**PROBLEM REQUIREMENTS:**
Work out how many lines of the listing hold the string "szary", then answer with that number and nothing else.

**DATASET EXTRACT:**
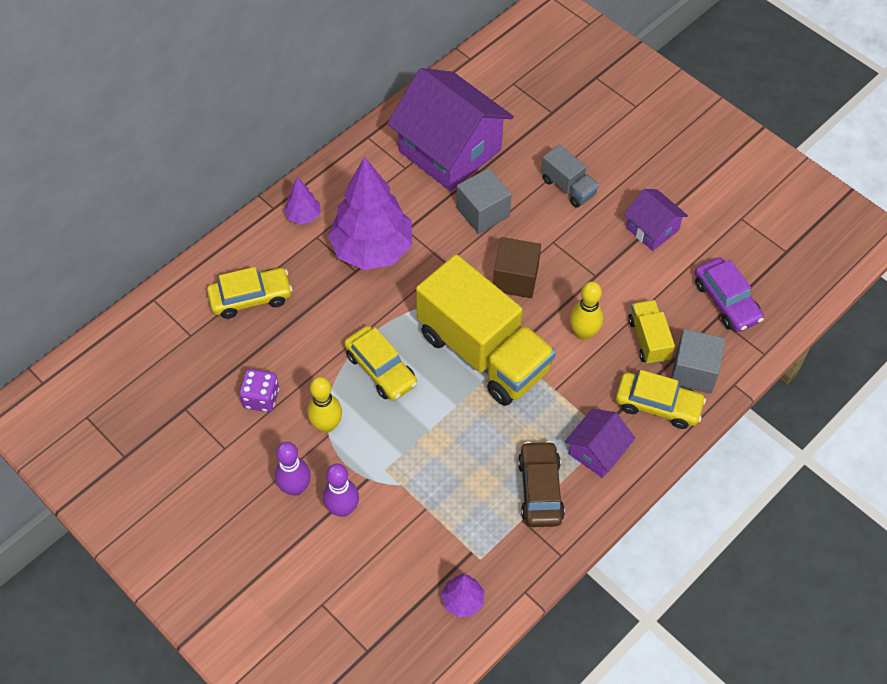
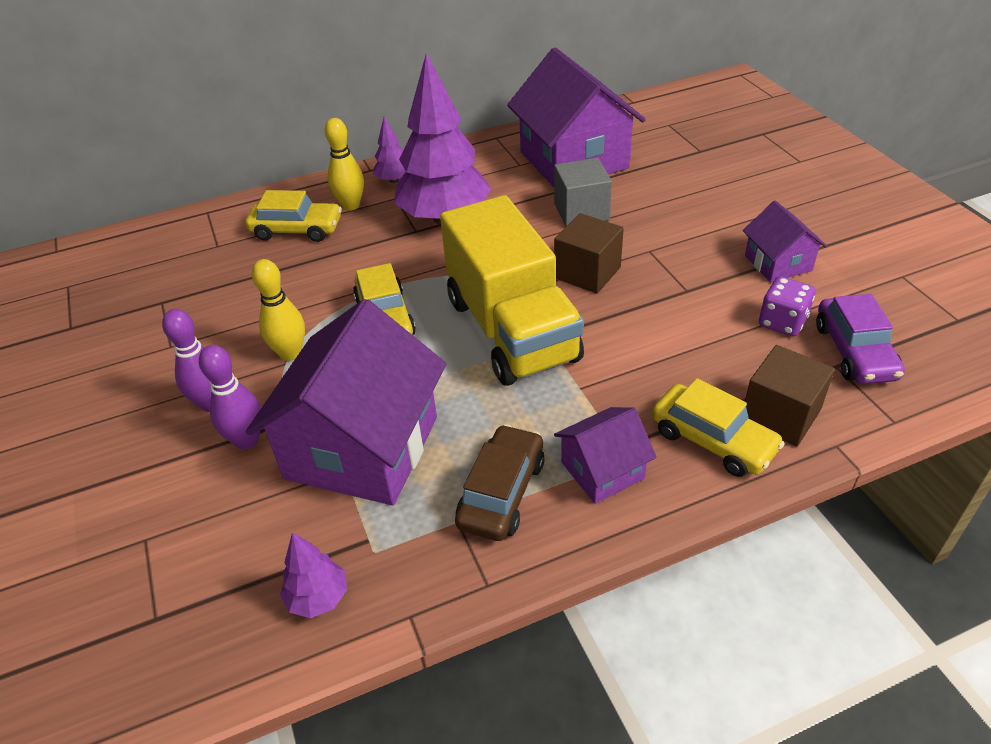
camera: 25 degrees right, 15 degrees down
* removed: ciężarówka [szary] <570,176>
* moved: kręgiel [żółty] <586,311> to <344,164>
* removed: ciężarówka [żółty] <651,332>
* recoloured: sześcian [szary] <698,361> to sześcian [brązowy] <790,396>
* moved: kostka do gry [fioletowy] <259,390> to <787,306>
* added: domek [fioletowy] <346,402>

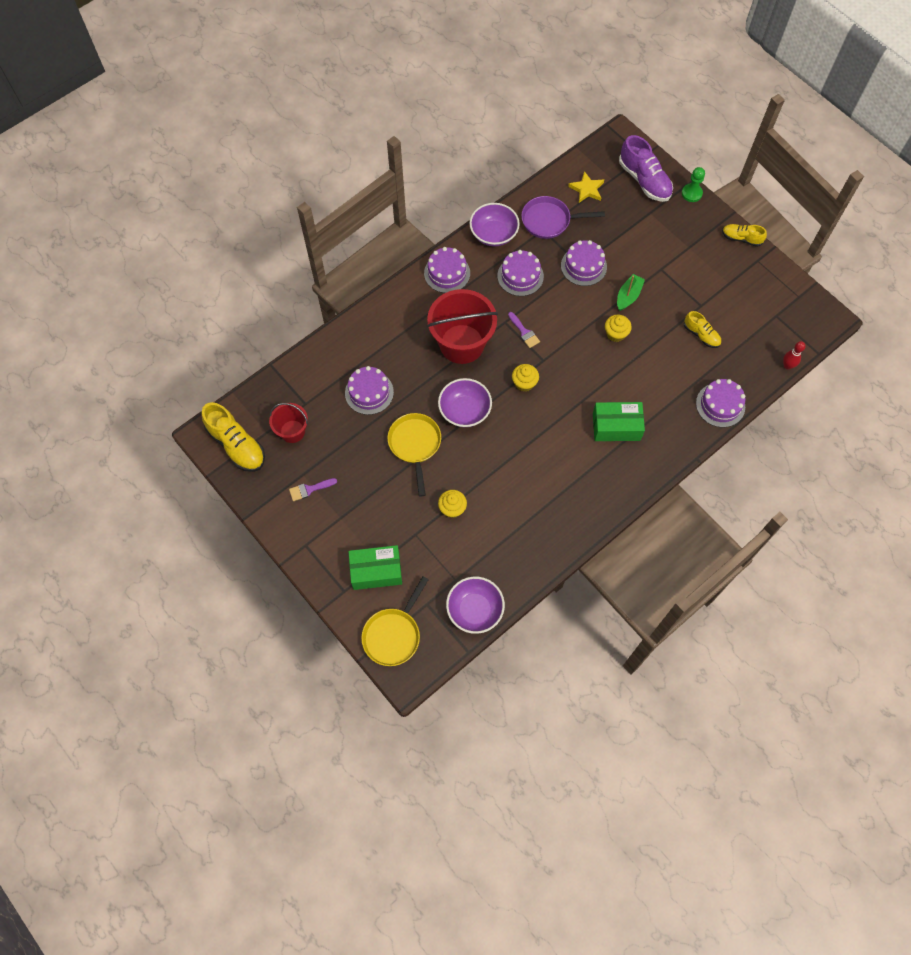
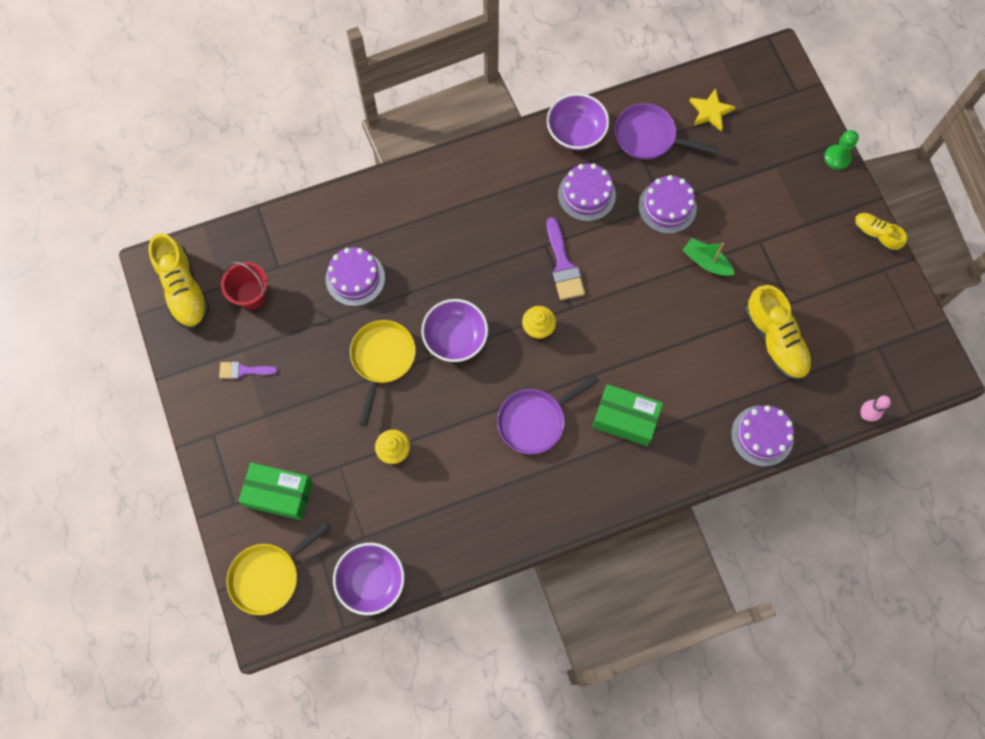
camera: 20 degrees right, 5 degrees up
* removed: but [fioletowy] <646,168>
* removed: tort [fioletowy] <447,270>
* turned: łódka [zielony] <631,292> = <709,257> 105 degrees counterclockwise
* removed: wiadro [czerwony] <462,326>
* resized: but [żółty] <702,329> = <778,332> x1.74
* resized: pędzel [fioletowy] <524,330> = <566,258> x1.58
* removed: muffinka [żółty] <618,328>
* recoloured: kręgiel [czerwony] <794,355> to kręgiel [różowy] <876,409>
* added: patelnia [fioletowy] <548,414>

==

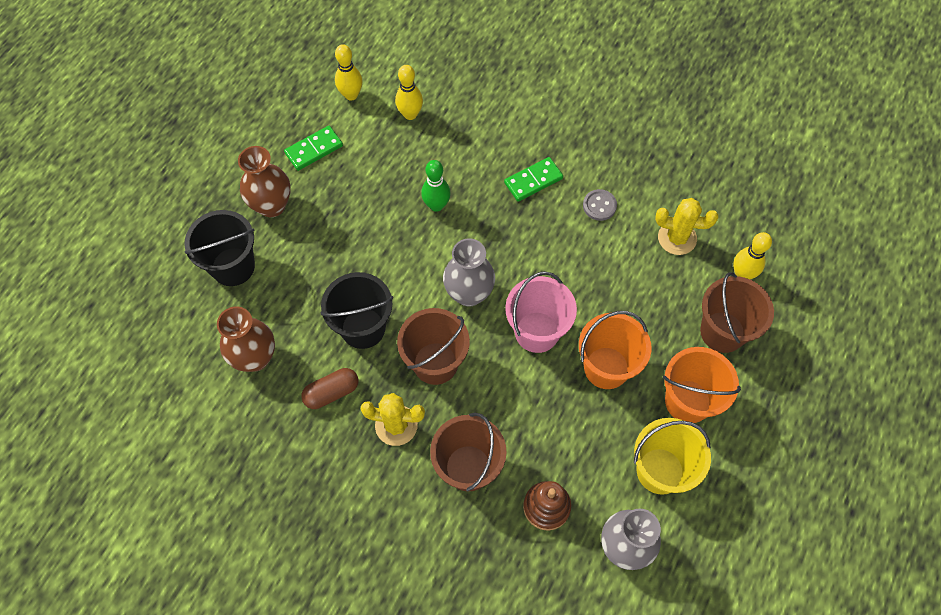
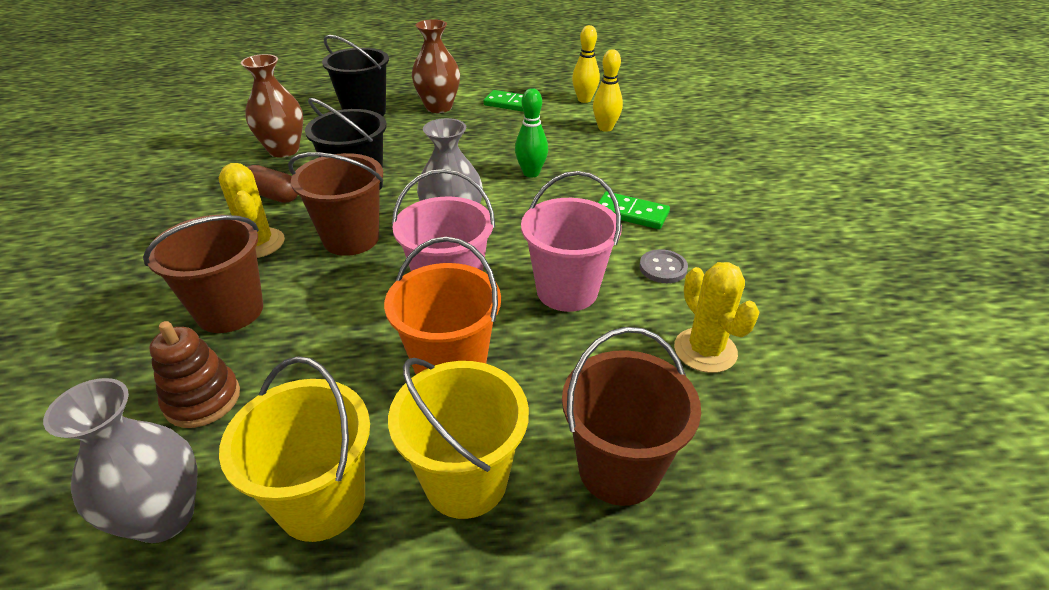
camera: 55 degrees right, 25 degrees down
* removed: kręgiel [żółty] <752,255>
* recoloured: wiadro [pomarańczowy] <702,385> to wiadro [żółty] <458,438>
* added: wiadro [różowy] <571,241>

**TASK RESULT:**
2